WORK INSTRUCTIONS: Print the whole listing again exactly, keeping no pictures in it.

INFORMATION SUPPLIED:
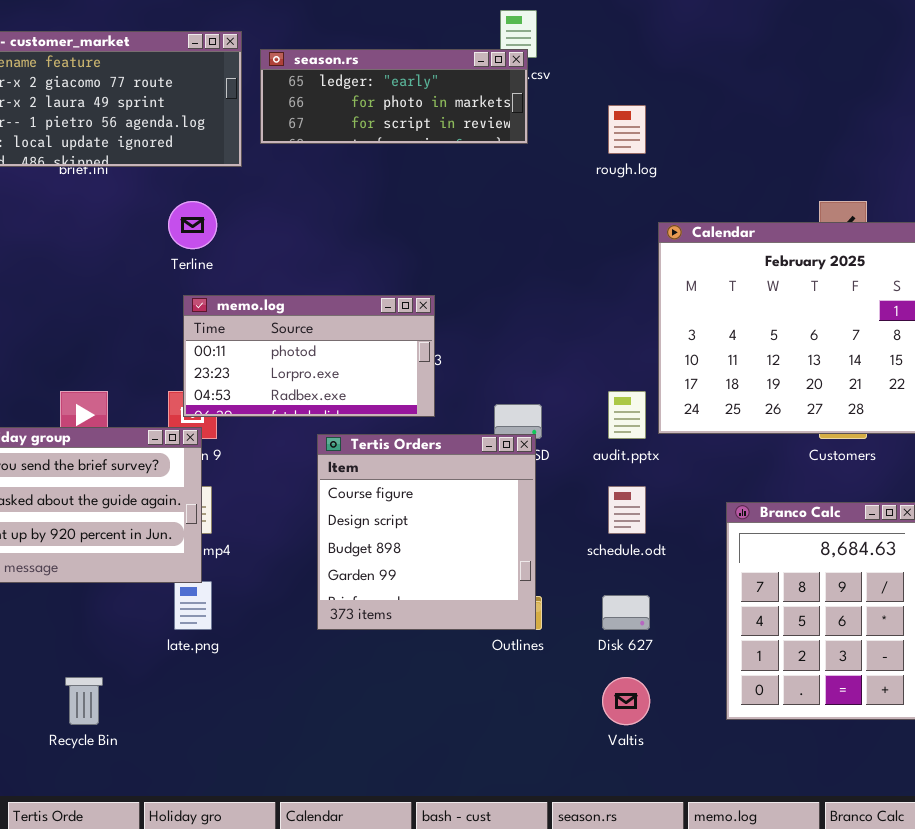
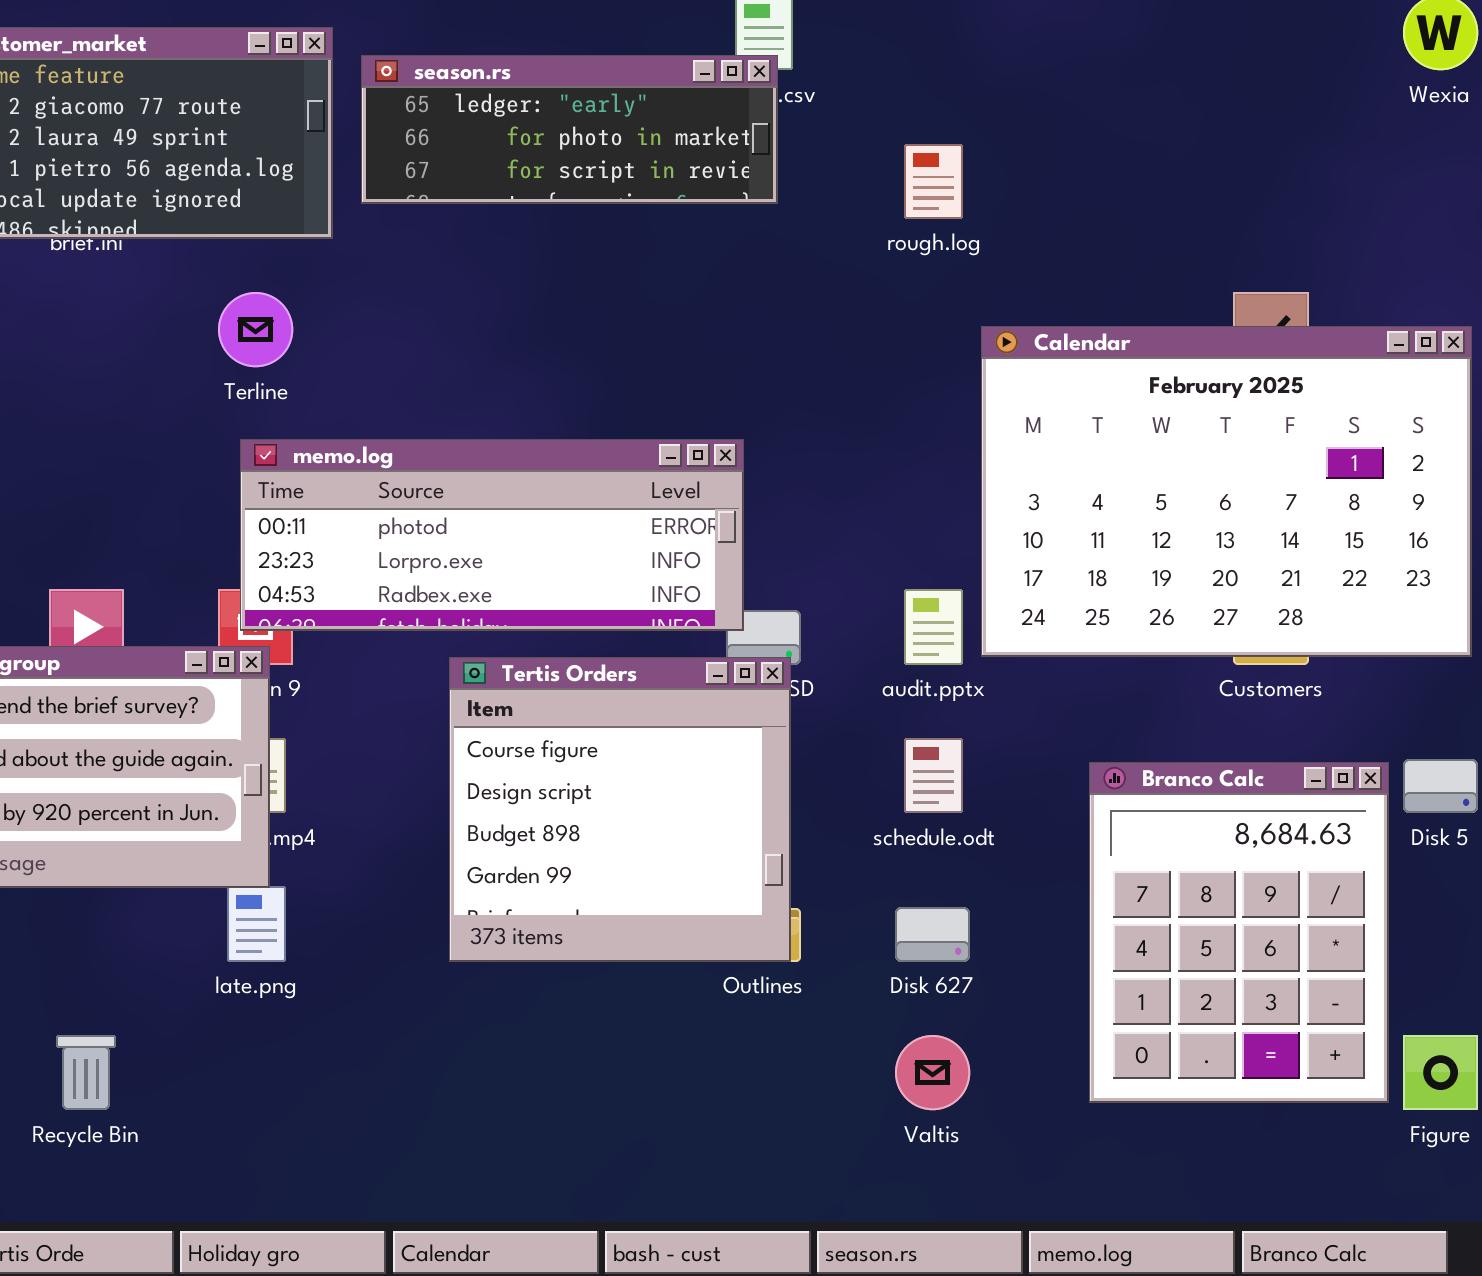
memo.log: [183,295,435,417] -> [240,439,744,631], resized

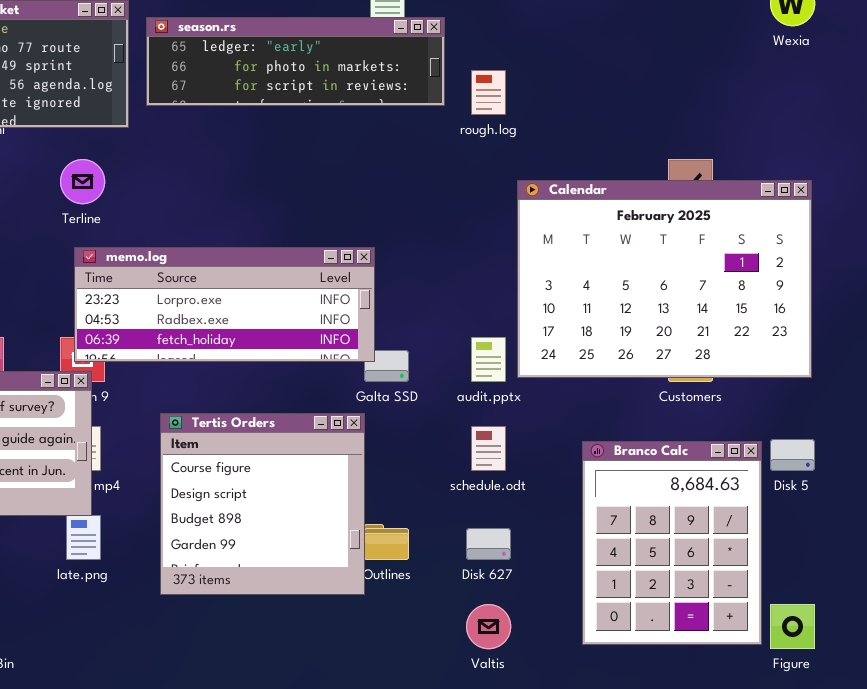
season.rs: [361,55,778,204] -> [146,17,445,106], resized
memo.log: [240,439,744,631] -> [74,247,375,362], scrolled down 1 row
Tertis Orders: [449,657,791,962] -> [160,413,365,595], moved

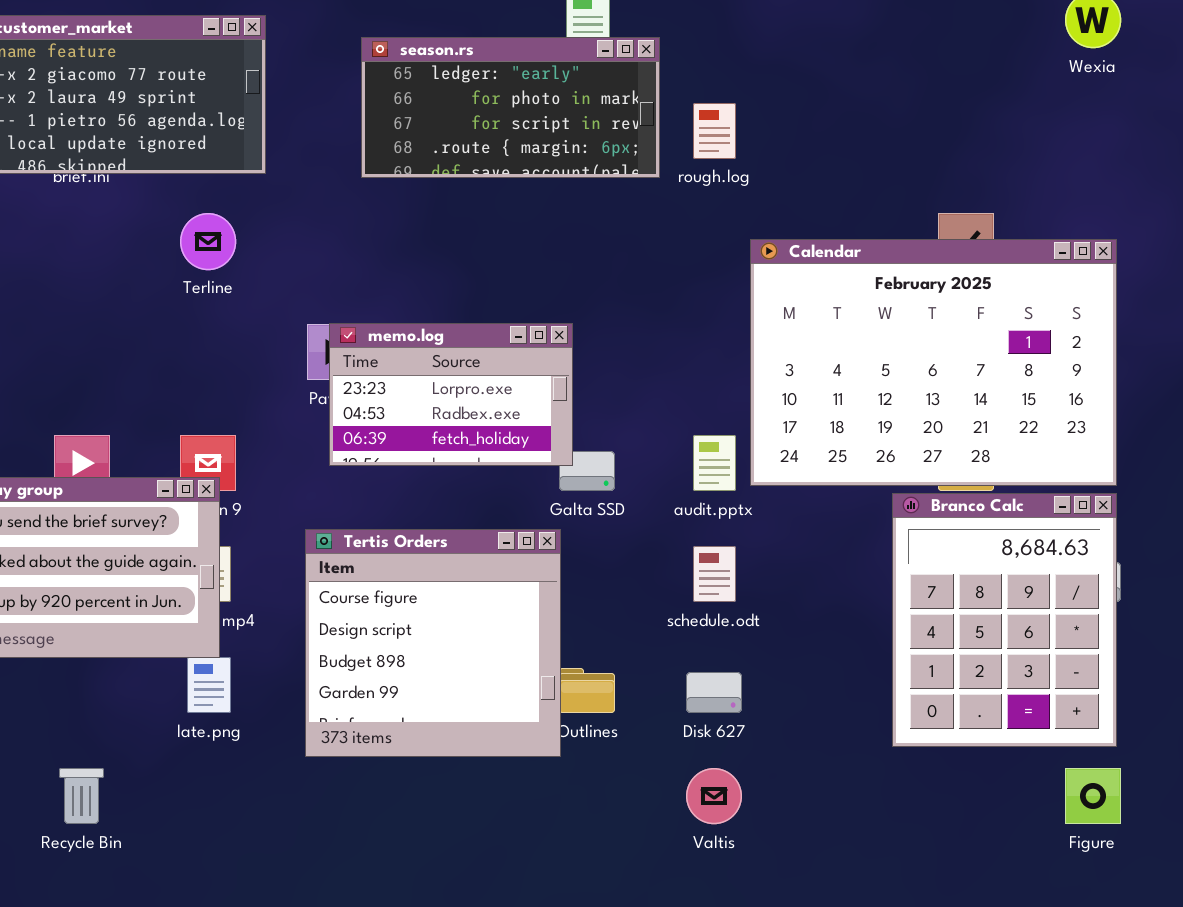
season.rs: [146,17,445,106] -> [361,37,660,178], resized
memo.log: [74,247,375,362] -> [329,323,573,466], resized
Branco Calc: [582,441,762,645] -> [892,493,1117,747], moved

RESPONSE:
memo.log: [183,295,435,417] -> [240,439,744,631], resized

season.rs: [361,55,778,204] -> [146,17,445,106], resized
memo.log: [240,439,744,631] -> [74,247,375,362], scrolled down 1 row
Tertis Orders: [449,657,791,962] -> [160,413,365,595], moved

season.rs: [146,17,445,106] -> [361,37,660,178], resized
memo.log: [74,247,375,362] -> [329,323,573,466], resized
Branco Calc: [582,441,762,645] -> [892,493,1117,747], moved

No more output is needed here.